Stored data

++++++

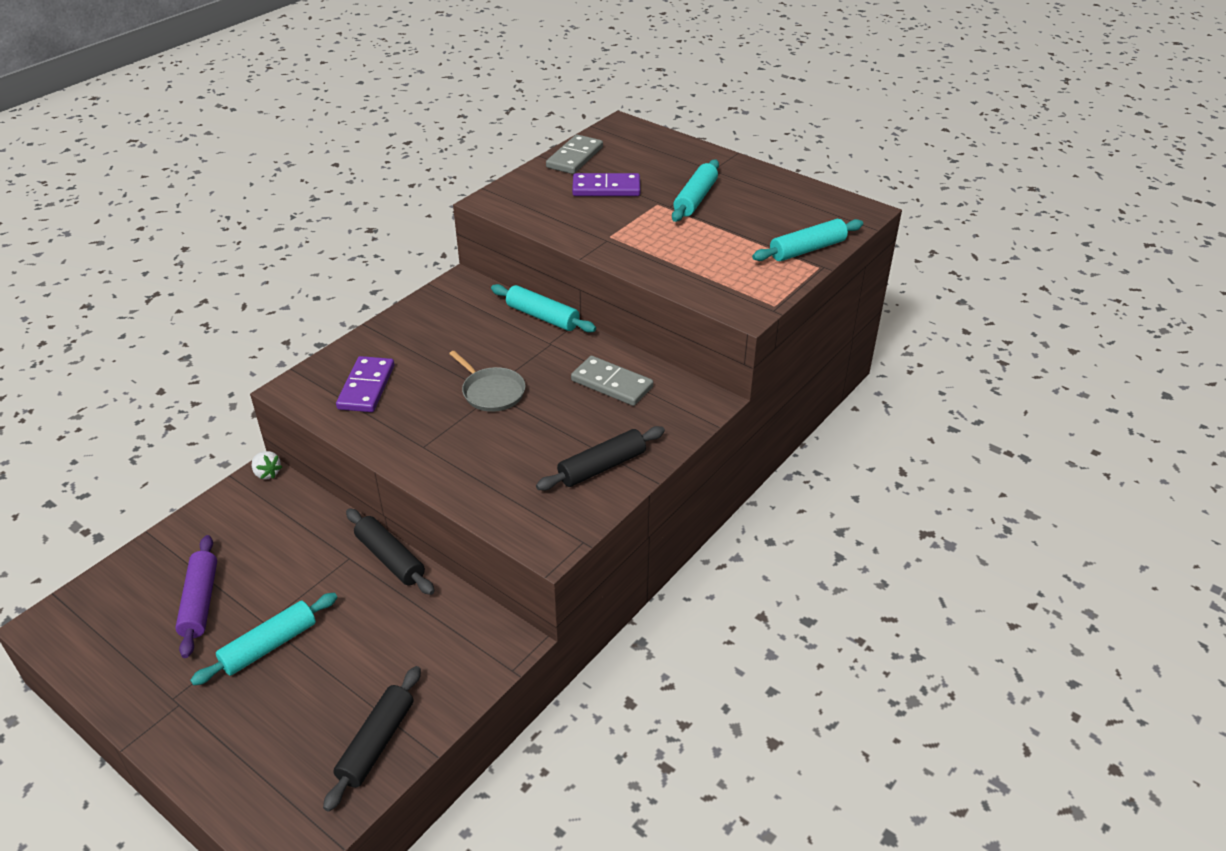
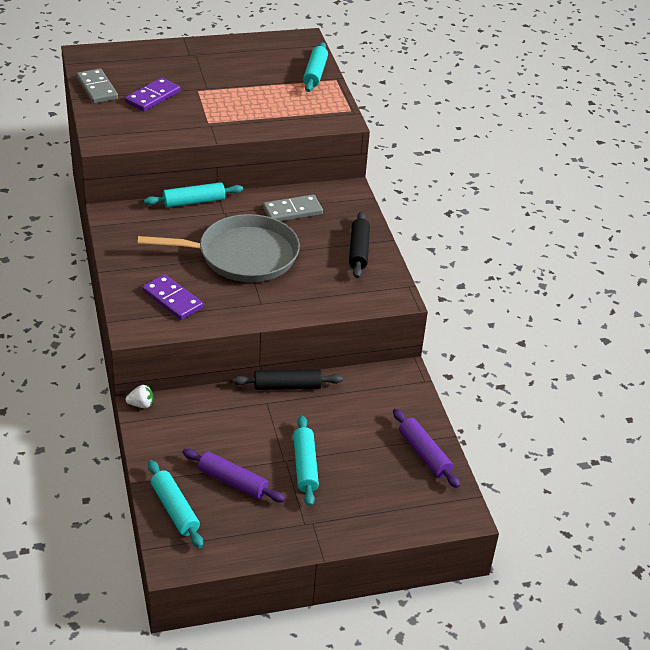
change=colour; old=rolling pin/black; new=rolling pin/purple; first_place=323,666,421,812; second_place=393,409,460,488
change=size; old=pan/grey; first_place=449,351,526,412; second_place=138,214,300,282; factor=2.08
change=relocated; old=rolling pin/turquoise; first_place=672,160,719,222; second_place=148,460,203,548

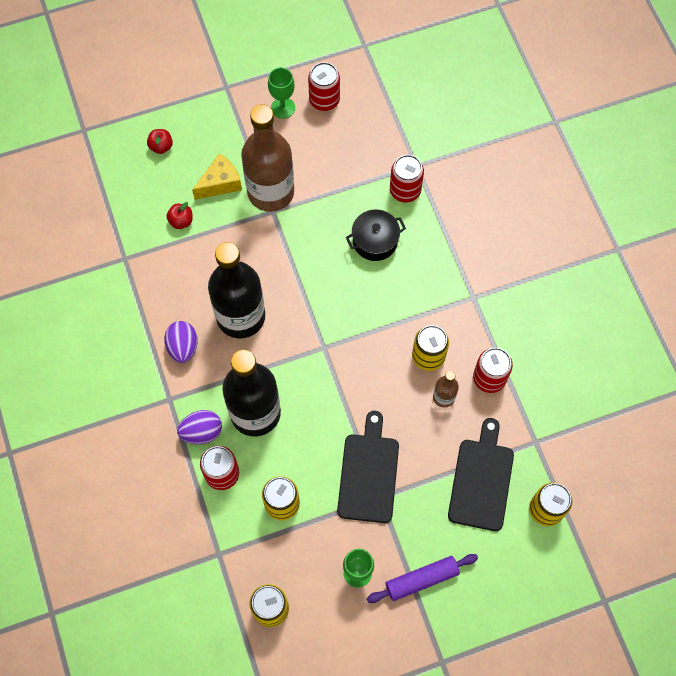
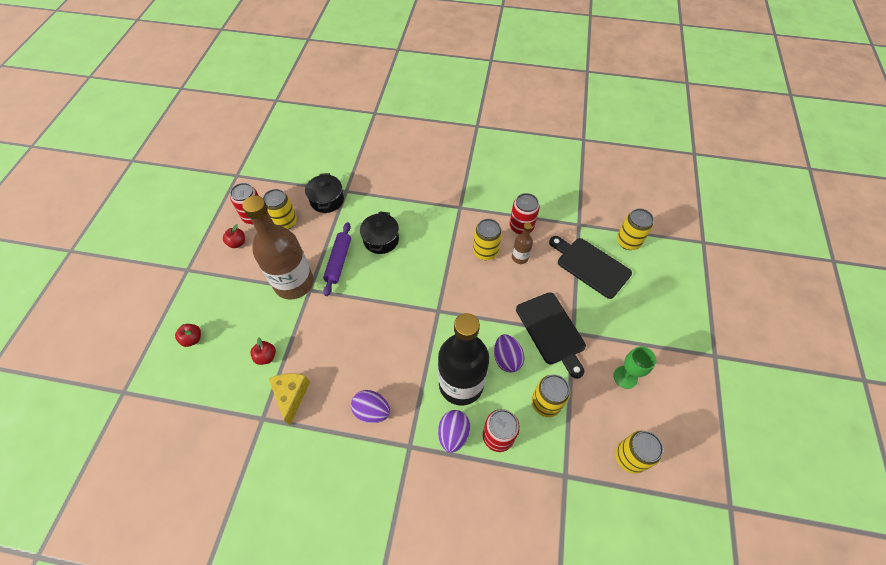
change=relocated; old=cheese/yellow; first_place=192,153,242,200; second_place=269,373,310,426
change=missing; old=bottle/black; first_place=208,242,265,338
change=exchanged; old=goblet/green; new=apple/red; first_place=268,67,295,119; second_place=223,224,245,248
change=spun; old=cutting board/black; first_place=337,411,399,523; second_place=516,292,586,379; degrees=-150
change=relocated; old=rolling pin/purple; first_place=367,554,478,603; second_place=323,222,351,296
change=missing; old=can/red; first_place=390,155,424,202
change=appeared; new=can/yellow; second_place=263,189,297,230
change=appeared; new=pot/black; second_place=305,173,344,213
change=appeared; new=egg/purple; second_place=494,334,524,373

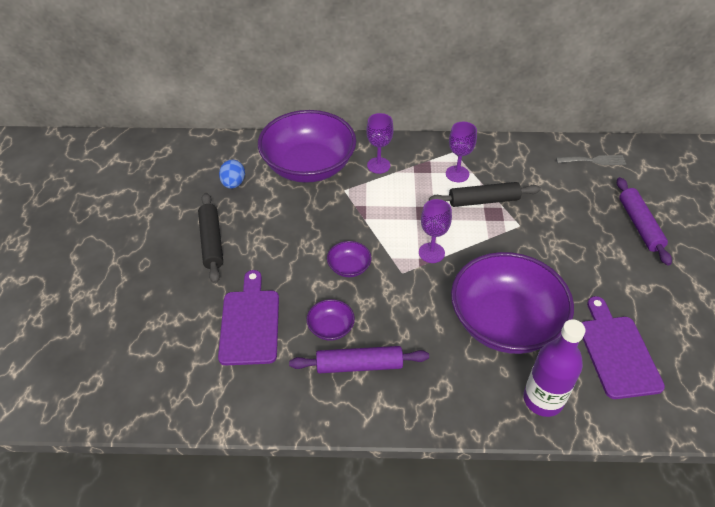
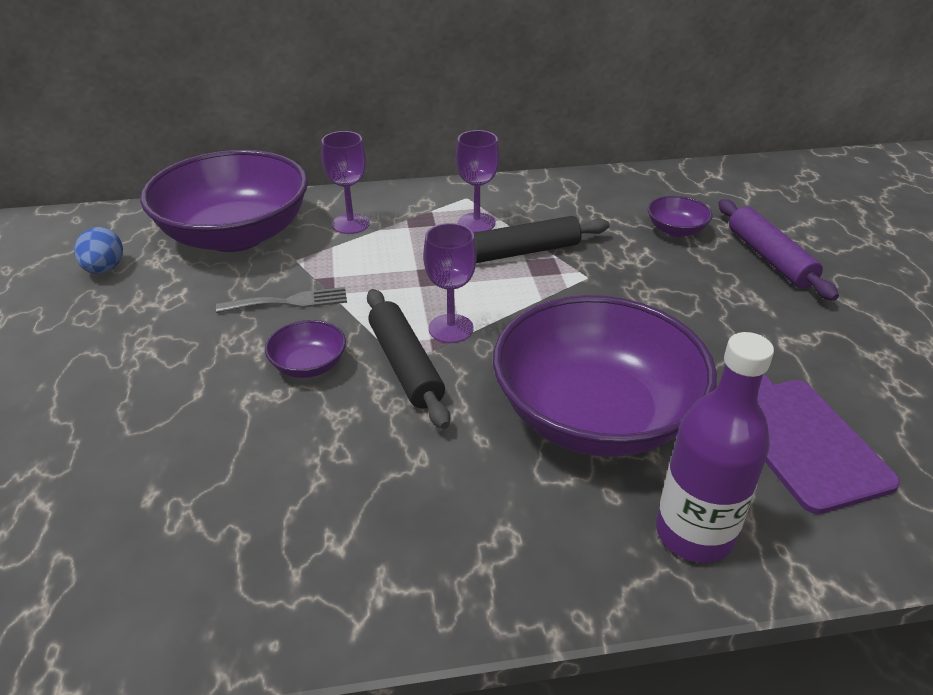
change=relocated; old=rolling pin/black; first_place=198,193,223,284; second_place=367,289,450,429
change=missing; old=cutting board/purple; first_place=218,270,279,365
change=missing; old=rolling pin/purple; first_place=289,346,429,374
change=relocated; old=bowl/purple; first_place=307,299,355,341; second_place=648,196,712,237
change=relocated; old=fork/grey; first_place=556,155,626,165; second_place=216,287,347,313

++++++

# Required action
Within the records above, the line carrying "change=relocated; old=bowl/purple; first_place=307,299,355,341;" starts the range and the last line ends it. Set down that range exactly.

# Task result
change=relocated; old=bowl/purple; first_place=307,299,355,341; second_place=648,196,712,237
change=relocated; old=fork/grey; first_place=556,155,626,165; second_place=216,287,347,313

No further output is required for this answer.